- _Supplied material_:
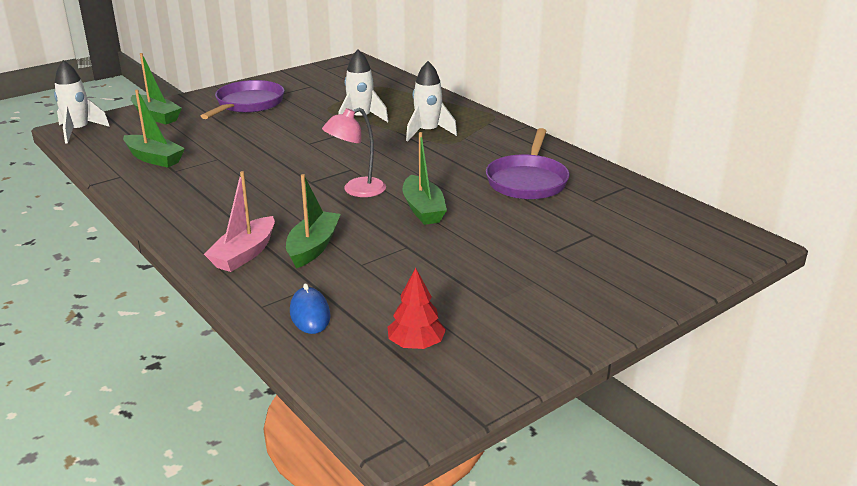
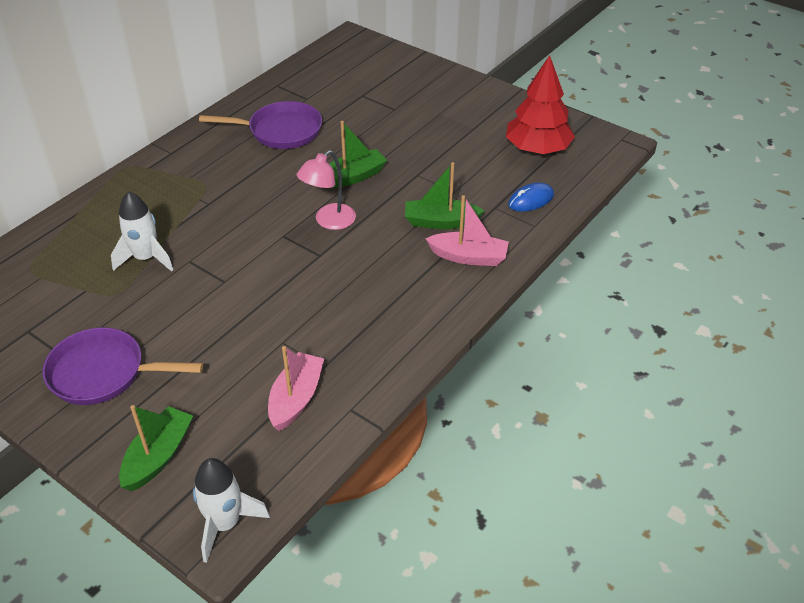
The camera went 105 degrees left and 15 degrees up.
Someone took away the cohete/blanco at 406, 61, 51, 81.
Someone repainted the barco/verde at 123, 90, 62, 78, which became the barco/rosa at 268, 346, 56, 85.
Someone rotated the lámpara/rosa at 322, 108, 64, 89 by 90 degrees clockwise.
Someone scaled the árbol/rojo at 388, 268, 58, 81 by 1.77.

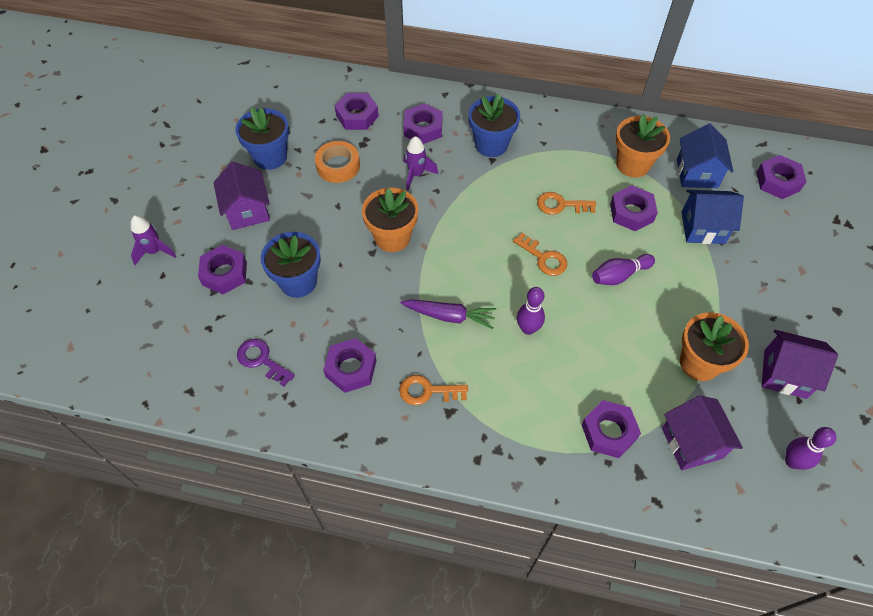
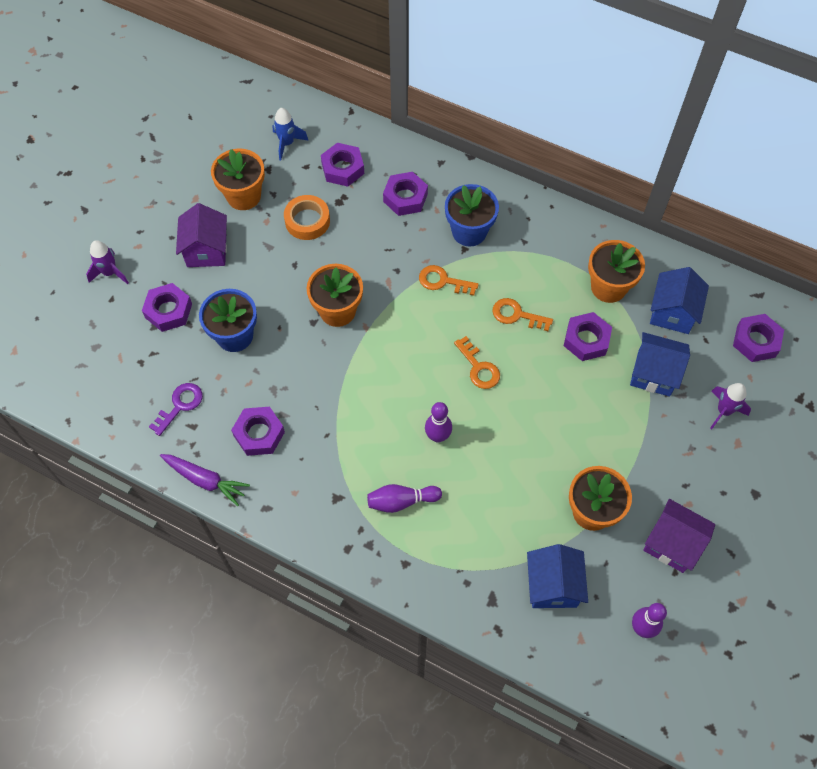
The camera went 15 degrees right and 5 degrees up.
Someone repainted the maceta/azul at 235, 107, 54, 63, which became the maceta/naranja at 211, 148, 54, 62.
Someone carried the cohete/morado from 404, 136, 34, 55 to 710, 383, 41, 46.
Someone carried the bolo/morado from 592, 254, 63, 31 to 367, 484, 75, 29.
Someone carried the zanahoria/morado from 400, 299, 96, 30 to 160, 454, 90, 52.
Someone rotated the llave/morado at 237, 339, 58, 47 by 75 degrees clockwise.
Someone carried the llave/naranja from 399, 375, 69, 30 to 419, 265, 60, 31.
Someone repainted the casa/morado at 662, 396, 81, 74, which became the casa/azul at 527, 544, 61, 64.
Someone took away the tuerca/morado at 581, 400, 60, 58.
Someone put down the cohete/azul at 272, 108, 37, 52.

- _Work required_: Each line of the data should be printed again exactly. Please leave pictures out.

- _Solution for this exercise_:
The camera went 105 degrees left and 15 degrees up.
Someone took away the cohete/blanco at 406, 61, 51, 81.
Someone repainted the barco/verde at 123, 90, 62, 78, which became the barco/rosa at 268, 346, 56, 85.
Someone rotated the lámpara/rosa at 322, 108, 64, 89 by 90 degrees clockwise.
Someone scaled the árbol/rojo at 388, 268, 58, 81 by 1.77.

The camera went 15 degrees right and 5 degrees up.
Someone repainted the maceta/azul at 235, 107, 54, 63, which became the maceta/naranja at 211, 148, 54, 62.
Someone carried the cohete/morado from 404, 136, 34, 55 to 710, 383, 41, 46.
Someone carried the bolo/morado from 592, 254, 63, 31 to 367, 484, 75, 29.
Someone carried the zanahoria/morado from 400, 299, 96, 30 to 160, 454, 90, 52.
Someone rotated the llave/morado at 237, 339, 58, 47 by 75 degrees clockwise.
Someone carried the llave/naranja from 399, 375, 69, 30 to 419, 265, 60, 31.
Someone repainted the casa/morado at 662, 396, 81, 74, which became the casa/azul at 527, 544, 61, 64.
Someone took away the tuerca/morado at 581, 400, 60, 58.
Someone put down the cohete/azul at 272, 108, 37, 52.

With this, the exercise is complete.